Stored entries |
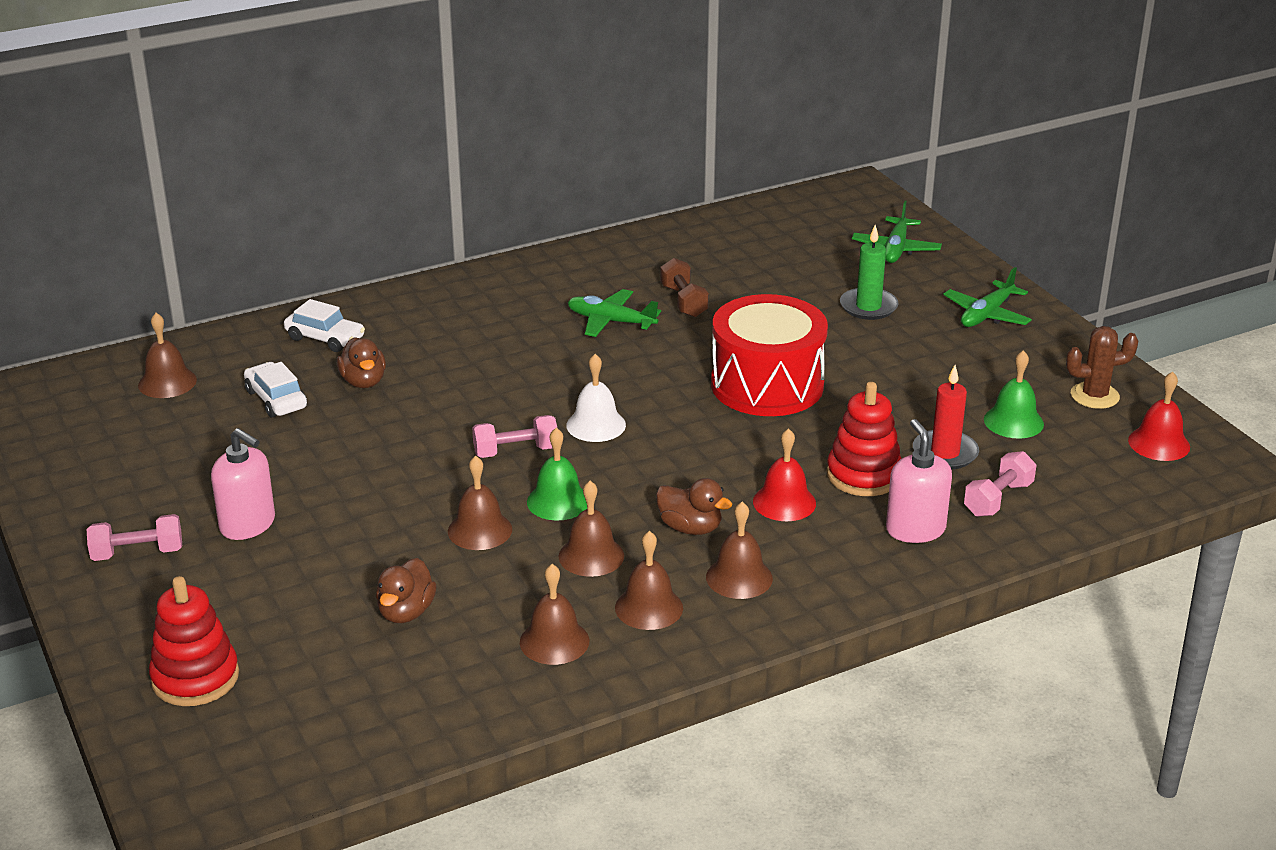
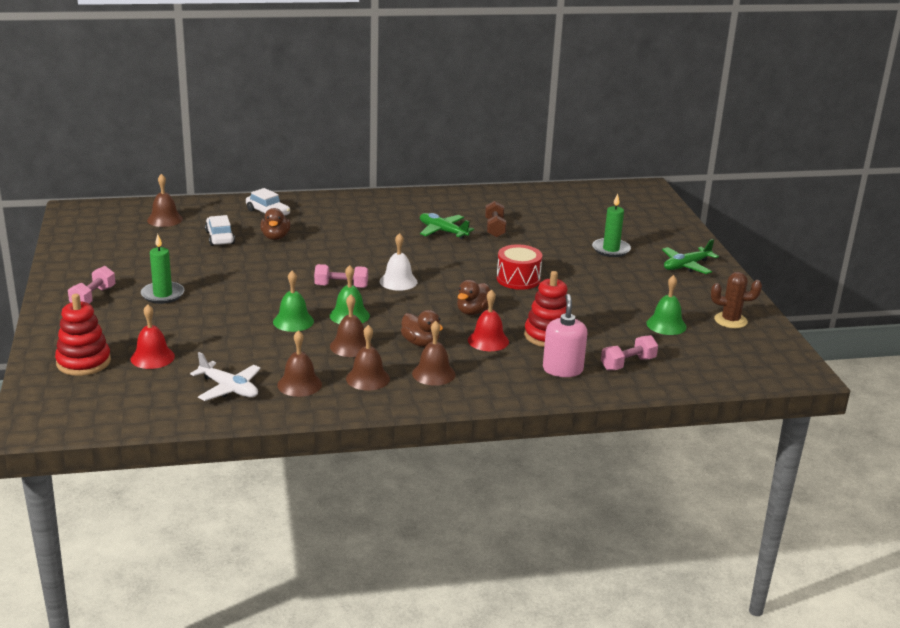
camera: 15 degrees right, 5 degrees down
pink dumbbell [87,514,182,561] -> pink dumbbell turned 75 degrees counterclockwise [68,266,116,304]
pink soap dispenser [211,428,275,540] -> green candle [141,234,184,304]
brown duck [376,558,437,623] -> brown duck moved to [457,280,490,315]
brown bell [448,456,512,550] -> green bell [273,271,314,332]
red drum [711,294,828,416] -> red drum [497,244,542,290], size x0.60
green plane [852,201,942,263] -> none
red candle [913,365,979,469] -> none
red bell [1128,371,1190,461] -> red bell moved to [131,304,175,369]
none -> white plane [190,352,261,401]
--
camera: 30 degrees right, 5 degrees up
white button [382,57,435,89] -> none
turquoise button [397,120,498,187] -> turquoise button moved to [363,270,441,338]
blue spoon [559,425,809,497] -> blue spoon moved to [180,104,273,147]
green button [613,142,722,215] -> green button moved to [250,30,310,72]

Task goal | In the entries above, the lines from the one bearing "turquoise button [397,120,498,187]" up to and including the one bearing "green button [613,142,722,215]" should be transcribed exactly; no other line is wanted.

The answer |
turquoise button [397,120,498,187] -> turquoise button moved to [363,270,441,338]
blue spoon [559,425,809,497] -> blue spoon moved to [180,104,273,147]
green button [613,142,722,215] -> green button moved to [250,30,310,72]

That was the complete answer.